◆ TASK OBJECTIVE:
Find each line in the records that contains the word "direction" and copy those lines. Case counts.

◆ GIVEN RECORDS:

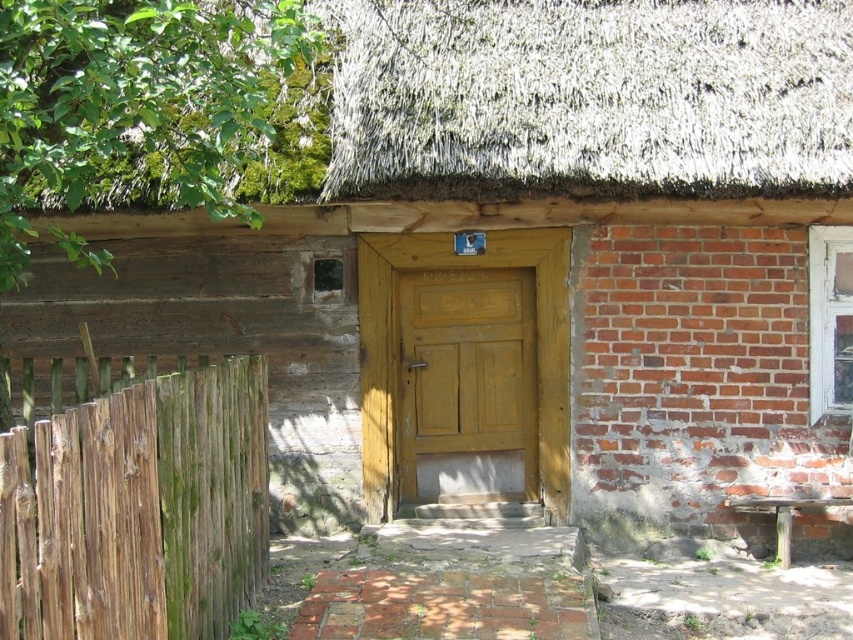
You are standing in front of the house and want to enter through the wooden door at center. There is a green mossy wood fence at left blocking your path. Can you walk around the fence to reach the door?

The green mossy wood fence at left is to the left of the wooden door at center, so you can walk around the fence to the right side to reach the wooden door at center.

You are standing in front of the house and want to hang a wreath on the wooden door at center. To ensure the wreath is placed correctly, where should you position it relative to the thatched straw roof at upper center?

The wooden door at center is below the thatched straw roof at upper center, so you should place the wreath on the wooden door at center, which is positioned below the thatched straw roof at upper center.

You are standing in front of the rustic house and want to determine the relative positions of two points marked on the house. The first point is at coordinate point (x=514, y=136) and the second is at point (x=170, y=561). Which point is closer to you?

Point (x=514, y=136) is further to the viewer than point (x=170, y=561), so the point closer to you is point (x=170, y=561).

--

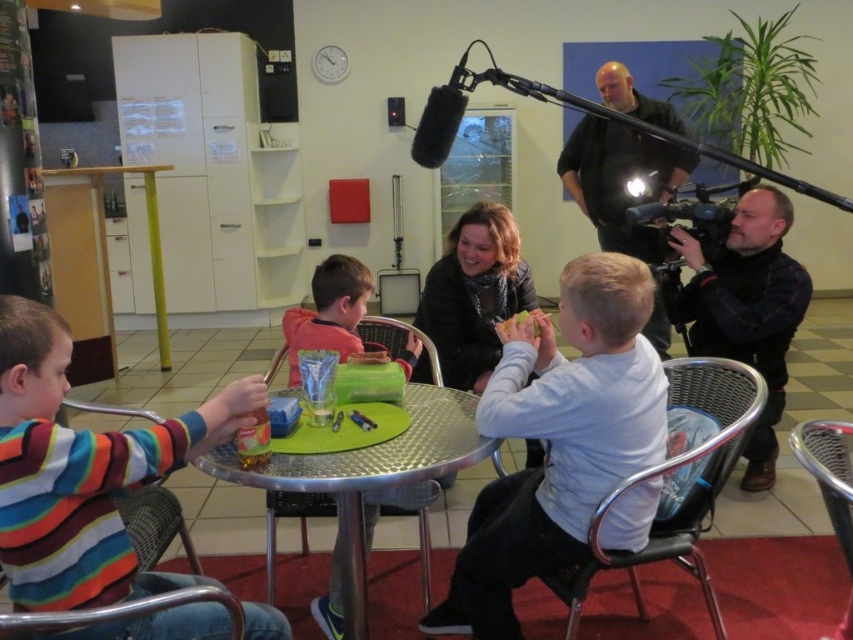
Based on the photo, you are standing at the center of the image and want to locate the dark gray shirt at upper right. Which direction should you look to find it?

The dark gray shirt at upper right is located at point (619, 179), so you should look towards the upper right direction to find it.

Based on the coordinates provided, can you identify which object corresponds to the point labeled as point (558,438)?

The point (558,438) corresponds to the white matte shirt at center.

* * *

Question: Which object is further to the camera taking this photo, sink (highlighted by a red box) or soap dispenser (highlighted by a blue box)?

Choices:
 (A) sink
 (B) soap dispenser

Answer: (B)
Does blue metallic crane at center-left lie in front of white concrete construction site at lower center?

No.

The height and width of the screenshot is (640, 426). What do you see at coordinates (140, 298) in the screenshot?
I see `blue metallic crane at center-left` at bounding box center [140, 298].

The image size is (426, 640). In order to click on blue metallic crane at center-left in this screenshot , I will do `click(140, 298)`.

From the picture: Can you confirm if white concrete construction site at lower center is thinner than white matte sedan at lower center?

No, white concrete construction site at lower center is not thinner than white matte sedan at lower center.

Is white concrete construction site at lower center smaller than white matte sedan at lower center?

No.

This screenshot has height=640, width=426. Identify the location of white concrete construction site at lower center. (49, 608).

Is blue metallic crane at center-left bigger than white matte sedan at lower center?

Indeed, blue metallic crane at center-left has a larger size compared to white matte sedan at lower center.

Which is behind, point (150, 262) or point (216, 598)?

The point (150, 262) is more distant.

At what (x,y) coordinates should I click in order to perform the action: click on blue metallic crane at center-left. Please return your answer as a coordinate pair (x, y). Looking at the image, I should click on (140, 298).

◆ SOLUTION BELOW:
Based on the photo, you are standing at the center of the image and want to locate the dark gray shirt at upper right. Which direction should you look to find it?
The dark gray shirt at upper right is located at point (619, 179), so you should look towards the upper right direction to find it.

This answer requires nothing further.